Dataset records
____________________

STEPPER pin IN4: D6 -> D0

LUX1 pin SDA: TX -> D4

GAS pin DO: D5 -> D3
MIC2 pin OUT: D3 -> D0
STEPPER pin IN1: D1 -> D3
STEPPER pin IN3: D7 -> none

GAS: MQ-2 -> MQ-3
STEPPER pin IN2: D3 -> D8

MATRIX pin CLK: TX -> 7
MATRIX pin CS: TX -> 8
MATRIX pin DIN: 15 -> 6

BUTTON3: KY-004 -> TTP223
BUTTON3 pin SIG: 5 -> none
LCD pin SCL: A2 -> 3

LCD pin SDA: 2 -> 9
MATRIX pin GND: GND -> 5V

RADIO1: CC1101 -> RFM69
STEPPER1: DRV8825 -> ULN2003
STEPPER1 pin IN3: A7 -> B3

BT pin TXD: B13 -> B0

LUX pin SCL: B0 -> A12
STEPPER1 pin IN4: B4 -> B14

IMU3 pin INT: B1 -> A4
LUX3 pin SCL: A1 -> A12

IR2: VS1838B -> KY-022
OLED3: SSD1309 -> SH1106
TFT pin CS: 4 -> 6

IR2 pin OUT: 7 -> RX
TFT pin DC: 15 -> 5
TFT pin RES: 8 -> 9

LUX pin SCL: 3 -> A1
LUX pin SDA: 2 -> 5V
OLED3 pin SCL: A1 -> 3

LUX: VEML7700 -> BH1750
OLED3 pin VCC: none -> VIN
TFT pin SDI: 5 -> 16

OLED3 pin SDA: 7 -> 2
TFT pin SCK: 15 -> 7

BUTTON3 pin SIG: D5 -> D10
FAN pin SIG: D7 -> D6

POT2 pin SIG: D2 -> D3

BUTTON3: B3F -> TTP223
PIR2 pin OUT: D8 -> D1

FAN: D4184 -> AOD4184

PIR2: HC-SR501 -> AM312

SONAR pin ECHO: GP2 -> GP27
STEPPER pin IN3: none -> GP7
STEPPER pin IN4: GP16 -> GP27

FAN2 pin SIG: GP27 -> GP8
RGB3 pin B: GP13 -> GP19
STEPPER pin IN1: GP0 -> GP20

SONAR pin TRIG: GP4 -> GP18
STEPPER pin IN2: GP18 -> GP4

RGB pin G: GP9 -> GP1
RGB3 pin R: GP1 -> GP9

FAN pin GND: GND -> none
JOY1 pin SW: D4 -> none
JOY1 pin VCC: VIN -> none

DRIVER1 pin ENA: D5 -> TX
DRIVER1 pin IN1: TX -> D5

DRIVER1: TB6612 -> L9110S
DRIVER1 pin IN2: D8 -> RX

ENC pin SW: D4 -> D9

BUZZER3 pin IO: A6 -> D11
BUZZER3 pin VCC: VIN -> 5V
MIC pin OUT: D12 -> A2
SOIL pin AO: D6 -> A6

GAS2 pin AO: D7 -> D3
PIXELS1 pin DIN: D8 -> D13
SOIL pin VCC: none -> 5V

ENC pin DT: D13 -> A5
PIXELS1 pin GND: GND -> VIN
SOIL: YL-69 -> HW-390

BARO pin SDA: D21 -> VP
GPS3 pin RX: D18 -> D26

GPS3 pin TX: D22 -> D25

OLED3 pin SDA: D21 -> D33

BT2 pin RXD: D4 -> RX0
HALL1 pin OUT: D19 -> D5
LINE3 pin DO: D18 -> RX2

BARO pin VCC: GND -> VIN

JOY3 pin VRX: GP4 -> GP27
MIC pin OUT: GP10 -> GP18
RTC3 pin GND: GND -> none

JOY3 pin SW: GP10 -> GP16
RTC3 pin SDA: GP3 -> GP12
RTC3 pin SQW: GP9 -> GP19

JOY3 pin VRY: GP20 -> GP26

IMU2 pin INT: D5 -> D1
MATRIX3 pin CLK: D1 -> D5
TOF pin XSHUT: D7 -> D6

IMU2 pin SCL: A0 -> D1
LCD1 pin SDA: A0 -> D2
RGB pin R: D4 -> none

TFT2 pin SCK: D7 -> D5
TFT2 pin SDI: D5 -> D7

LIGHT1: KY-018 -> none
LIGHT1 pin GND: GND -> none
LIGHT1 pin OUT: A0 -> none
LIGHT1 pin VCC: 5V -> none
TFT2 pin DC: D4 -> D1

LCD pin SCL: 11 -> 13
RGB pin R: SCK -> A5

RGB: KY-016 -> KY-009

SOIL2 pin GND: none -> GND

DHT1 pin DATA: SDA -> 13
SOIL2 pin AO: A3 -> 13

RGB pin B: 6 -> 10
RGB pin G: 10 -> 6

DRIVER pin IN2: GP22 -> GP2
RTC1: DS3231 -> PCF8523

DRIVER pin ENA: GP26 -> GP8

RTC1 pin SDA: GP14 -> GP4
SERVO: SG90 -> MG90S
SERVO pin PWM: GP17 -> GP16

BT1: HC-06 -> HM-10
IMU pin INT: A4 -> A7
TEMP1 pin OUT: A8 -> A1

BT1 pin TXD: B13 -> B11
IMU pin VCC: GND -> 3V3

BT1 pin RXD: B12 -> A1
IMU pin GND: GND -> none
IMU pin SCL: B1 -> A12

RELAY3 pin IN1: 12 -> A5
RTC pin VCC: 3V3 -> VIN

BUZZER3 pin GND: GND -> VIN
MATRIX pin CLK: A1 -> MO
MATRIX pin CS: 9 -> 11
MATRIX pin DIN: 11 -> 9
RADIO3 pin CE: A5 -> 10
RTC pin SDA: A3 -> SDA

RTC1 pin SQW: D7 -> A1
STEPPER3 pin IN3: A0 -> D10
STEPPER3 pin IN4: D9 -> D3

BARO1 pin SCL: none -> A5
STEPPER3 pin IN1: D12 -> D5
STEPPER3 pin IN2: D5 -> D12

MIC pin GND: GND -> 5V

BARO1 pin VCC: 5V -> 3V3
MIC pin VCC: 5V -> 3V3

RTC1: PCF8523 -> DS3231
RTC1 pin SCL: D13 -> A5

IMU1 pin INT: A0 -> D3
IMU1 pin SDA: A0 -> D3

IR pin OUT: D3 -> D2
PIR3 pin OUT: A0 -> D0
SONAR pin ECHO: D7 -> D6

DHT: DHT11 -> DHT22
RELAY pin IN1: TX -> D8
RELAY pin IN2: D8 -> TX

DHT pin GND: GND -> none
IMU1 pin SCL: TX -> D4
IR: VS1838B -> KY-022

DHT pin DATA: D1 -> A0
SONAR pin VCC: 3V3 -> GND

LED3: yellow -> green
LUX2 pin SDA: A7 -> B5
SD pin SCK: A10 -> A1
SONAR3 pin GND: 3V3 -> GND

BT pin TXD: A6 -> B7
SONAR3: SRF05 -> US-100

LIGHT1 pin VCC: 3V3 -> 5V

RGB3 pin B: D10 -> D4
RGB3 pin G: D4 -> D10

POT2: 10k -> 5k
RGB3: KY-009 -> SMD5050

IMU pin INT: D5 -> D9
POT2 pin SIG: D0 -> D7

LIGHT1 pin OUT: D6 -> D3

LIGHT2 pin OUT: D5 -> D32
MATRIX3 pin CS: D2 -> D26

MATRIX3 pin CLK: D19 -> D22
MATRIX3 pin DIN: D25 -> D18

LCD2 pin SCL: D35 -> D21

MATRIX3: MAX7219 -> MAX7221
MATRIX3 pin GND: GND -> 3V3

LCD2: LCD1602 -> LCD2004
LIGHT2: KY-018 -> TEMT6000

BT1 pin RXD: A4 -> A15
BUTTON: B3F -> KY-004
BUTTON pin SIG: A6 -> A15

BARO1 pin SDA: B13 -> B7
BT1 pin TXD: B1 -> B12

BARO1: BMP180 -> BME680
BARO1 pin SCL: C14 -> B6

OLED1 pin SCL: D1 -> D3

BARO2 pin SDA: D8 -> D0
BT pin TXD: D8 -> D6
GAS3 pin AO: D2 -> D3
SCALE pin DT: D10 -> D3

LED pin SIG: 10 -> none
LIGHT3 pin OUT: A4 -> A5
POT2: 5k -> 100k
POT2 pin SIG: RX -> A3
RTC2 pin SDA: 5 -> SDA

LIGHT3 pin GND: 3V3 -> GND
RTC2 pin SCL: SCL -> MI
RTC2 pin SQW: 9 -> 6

____________________

-- Task details --
Among the lines above, count those containing the word "SERVO" and write only the number.

-- Exercise output --
2